* Action item *
Every line of the material must be written out again unchanged.

* Data for the task *
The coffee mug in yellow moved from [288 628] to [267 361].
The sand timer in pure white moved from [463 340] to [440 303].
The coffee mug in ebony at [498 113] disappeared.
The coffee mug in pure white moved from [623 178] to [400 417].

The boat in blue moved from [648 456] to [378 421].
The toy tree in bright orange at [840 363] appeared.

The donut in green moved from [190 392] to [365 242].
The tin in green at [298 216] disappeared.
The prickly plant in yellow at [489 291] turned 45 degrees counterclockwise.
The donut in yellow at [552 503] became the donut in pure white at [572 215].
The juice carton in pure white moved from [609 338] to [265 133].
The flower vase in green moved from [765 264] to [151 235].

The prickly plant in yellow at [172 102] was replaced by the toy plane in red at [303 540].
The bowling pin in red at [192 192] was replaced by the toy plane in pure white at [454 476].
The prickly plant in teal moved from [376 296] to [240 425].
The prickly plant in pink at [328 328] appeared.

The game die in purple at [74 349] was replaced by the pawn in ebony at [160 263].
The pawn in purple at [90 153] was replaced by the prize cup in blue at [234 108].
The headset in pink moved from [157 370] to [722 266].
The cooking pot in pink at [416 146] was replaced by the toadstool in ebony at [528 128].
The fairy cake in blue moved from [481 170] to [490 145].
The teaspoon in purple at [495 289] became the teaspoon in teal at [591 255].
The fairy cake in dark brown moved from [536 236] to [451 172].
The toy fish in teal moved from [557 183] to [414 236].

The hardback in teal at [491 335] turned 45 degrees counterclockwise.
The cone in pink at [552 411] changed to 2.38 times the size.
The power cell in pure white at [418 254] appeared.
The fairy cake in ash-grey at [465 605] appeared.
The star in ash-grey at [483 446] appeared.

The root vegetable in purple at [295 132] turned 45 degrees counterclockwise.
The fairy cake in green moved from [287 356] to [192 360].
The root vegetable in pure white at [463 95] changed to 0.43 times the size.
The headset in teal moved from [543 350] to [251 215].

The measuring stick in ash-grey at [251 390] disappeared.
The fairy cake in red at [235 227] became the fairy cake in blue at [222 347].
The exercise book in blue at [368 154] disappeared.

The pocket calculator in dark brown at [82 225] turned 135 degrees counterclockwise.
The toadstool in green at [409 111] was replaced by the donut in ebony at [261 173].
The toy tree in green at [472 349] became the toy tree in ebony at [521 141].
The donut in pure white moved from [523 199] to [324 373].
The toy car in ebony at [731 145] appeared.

* Exercise response *
The coffee mug in yellow moved from [288 628] to [267 361].
The sand timer in pure white moved from [463 340] to [440 303].
The coffee mug in ebony at [498 113] disappeared.
The coffee mug in pure white moved from [623 178] to [400 417].

The boat in blue moved from [648 456] to [378 421].
The toy tree in bright orange at [840 363] appeared.

The donut in green moved from [190 392] to [365 242].
The tin in green at [298 216] disappeared.
The prickly plant in yellow at [489 291] turned 45 degrees counterclockwise.
The donut in yellow at [552 503] became the donut in pure white at [572 215].
The juice carton in pure white moved from [609 338] to [265 133].
The flower vase in green moved from [765 264] to [151 235].

The prickly plant in yellow at [172 102] was replaced by the toy plane in red at [303 540].
The bowling pin in red at [192 192] was replaced by the toy plane in pure white at [454 476].
The prickly plant in teal moved from [376 296] to [240 425].
The prickly plant in pink at [328 328] appeared.

The game die in purple at [74 349] was replaced by the pawn in ebony at [160 263].
The pawn in purple at [90 153] was replaced by the prize cup in blue at [234 108].
The headset in pink moved from [157 370] to [722 266].
The cooking pot in pink at [416 146] was replaced by the toadstool in ebony at [528 128].
The fairy cake in blue moved from [481 170] to [490 145].
The teaspoon in purple at [495 289] became the teaspoon in teal at [591 255].
The fairy cake in dark brown moved from [536 236] to [451 172].
The toy fish in teal moved from [557 183] to [414 236].

The hardback in teal at [491 335] turned 45 degrees counterclockwise.
The cone in pink at [552 411] changed to 2.38 times the size.
The power cell in pure white at [418 254] appeared.
The fairy cake in ash-grey at [465 605] appeared.
The star in ash-grey at [483 446] appeared.

The root vegetable in purple at [295 132] turned 45 degrees counterclockwise.
The fairy cake in green moved from [287 356] to [192 360].
The root vegetable in pure white at [463 95] changed to 0.43 times the size.
The headset in teal moved from [543 350] to [251 215].

The measuring stick in ash-grey at [251 390] disappeared.
The fairy cake in red at [235 227] became the fairy cake in blue at [222 347].
The exercise book in blue at [368 154] disappeared.

The pocket calculator in dark brown at [82 225] turned 135 degrees counterclockwise.
The toadstool in green at [409 111] was replaced by the donut in ebony at [261 173].
The toy tree in green at [472 349] became the toy tree in ebony at [521 141].
The donut in pure white moved from [523 199] to [324 373].
The toy car in ebony at [731 145] appeared.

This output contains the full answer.